Below are records; work out how many of their lines contain "GREY" and give only that number.

===============

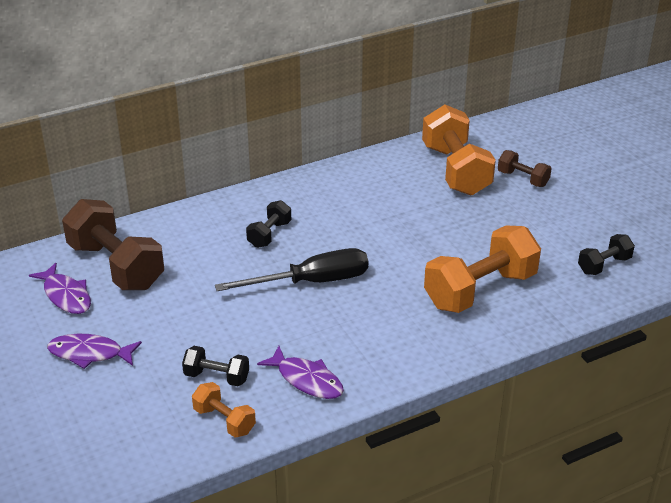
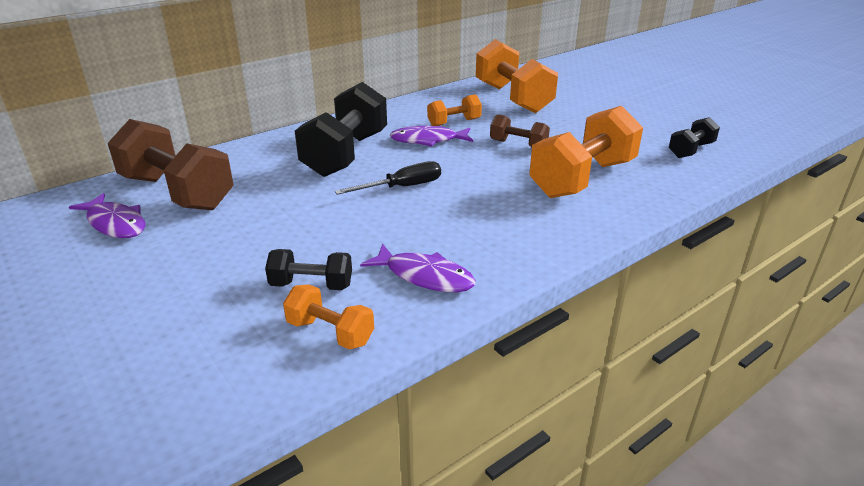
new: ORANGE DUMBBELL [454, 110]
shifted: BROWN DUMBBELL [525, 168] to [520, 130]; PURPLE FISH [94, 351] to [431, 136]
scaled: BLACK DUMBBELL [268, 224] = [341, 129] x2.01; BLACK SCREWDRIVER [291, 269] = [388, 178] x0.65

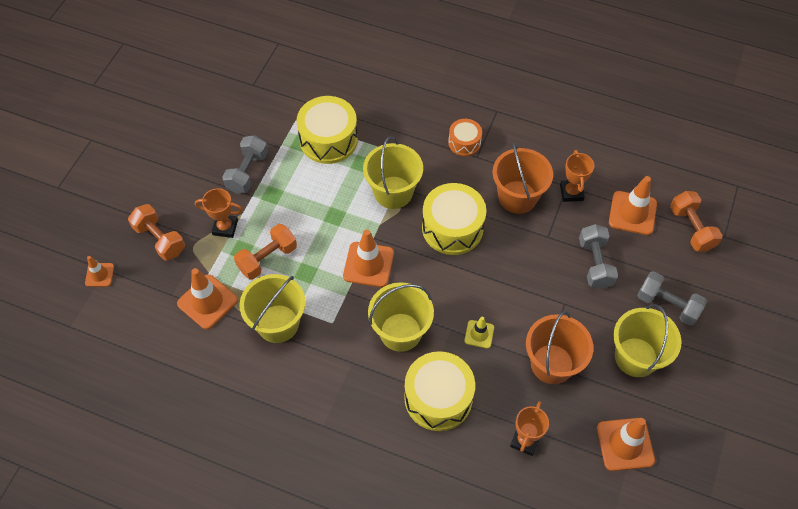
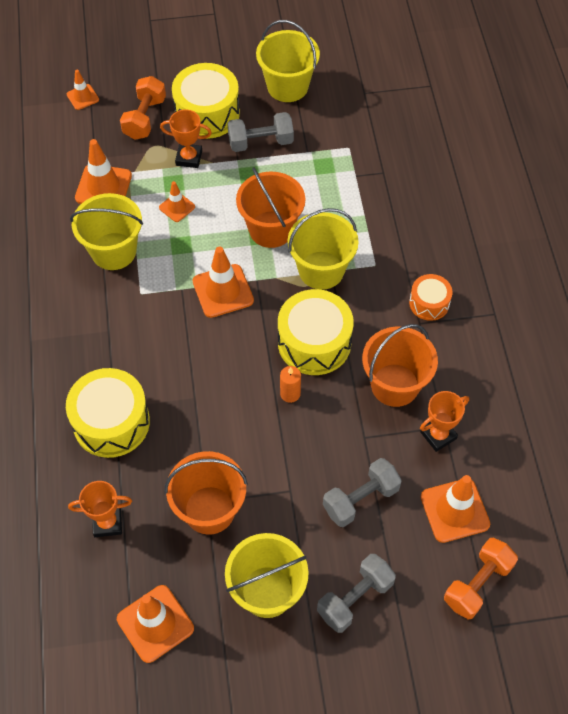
gone: YELLOW TRAFFIC CONE [479, 332]
new: ORANGE BUCKET [270, 207]; ORANGE CANDLE [290, 384]
shifted: YELLOW DRUM [327, 130] to [206, 101]; YELLOW BUCKET [401, 317] to [288, 61]
swapped: ORANGE DUMBBELL [265, 252] to ORANGE TRAFFIC CONE [177, 201]
rotated: ORANGE TROPHY [218, 213] = [186, 138] 60 degrees counterclockwise; GREY DUMBBELL [672, 298] = [356, 593] 45 degrees clockwise

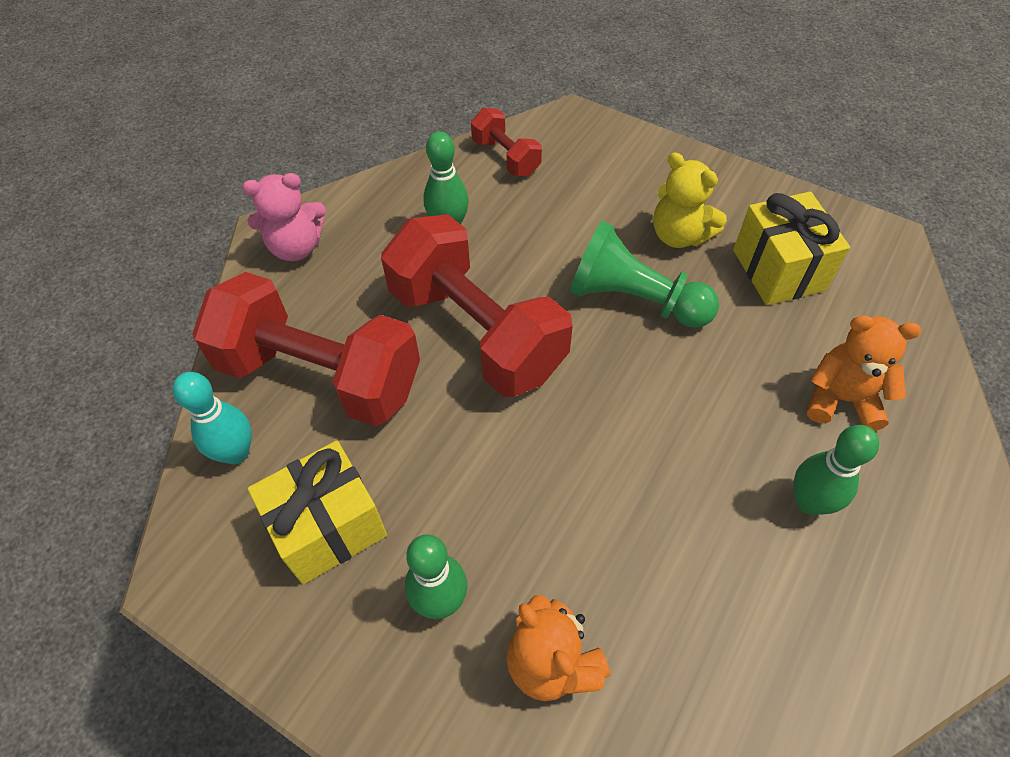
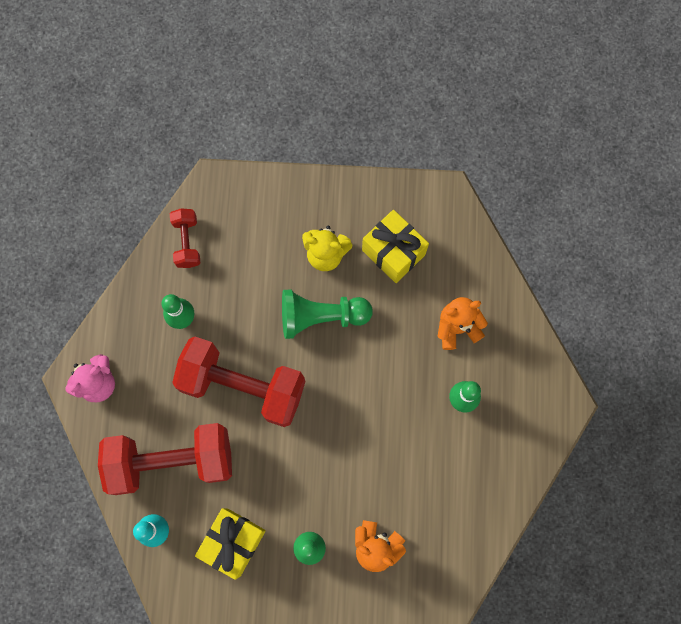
rotated: RED DUMBBELL [506, 142] = [185, 238] 60 degrees clockwise

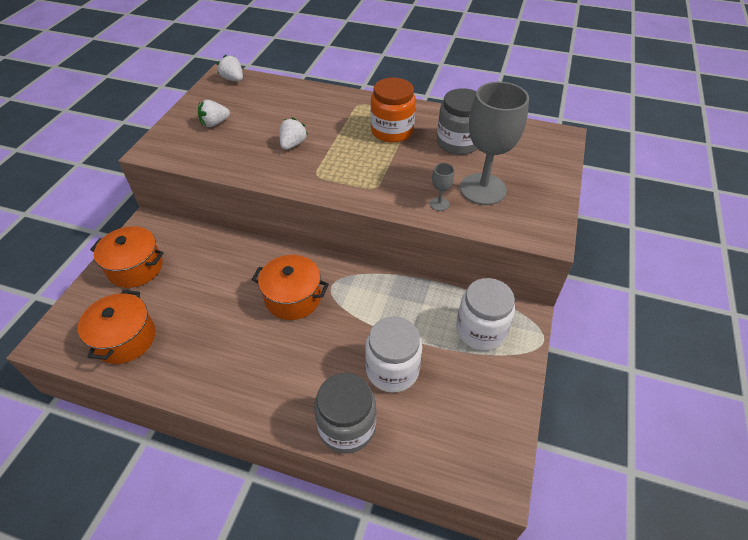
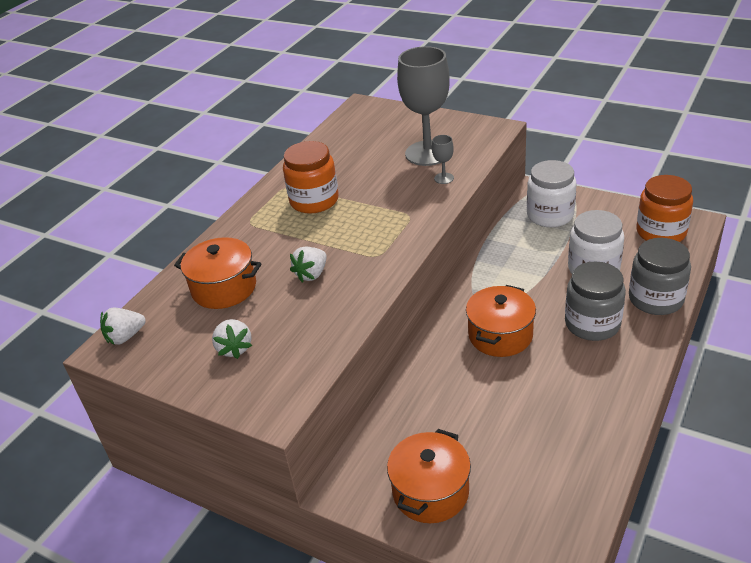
new: ORANGE JAR [665, 208]
shifted: GREY JAR [457, 121] to [595, 301]; ORANGE POT [116, 327] to [218, 273]
rotated: WHITE STRAWBERRY [293, 133] = [308, 264] 90 degrees counterclockwise

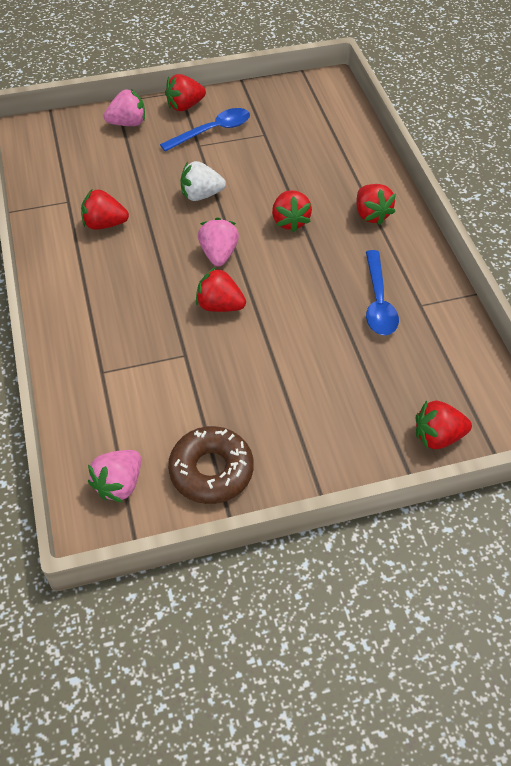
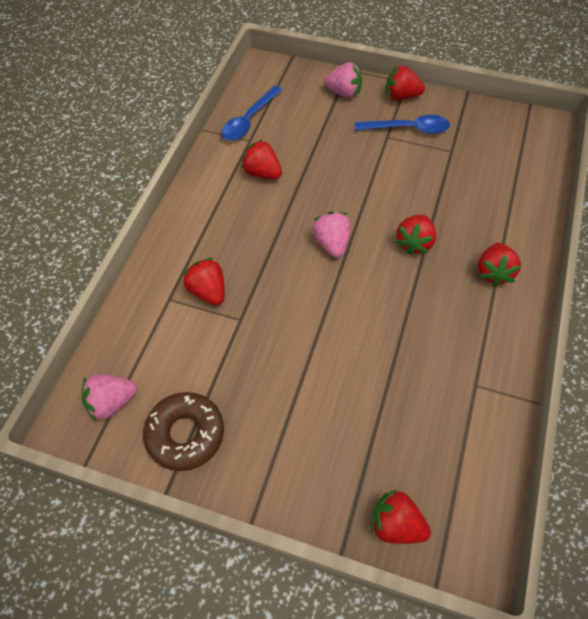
gone: WHITE STRAWBERRY [203, 181]
shifted: BLUE SPOON [382, 292] to [251, 113]; RED STRAWBERRY [221, 290] to [204, 281]
rotated: PINK STRAWBERRY [218, 242] = [331, 234] 45 degrees counterclockwise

===============

» Exercise response: 2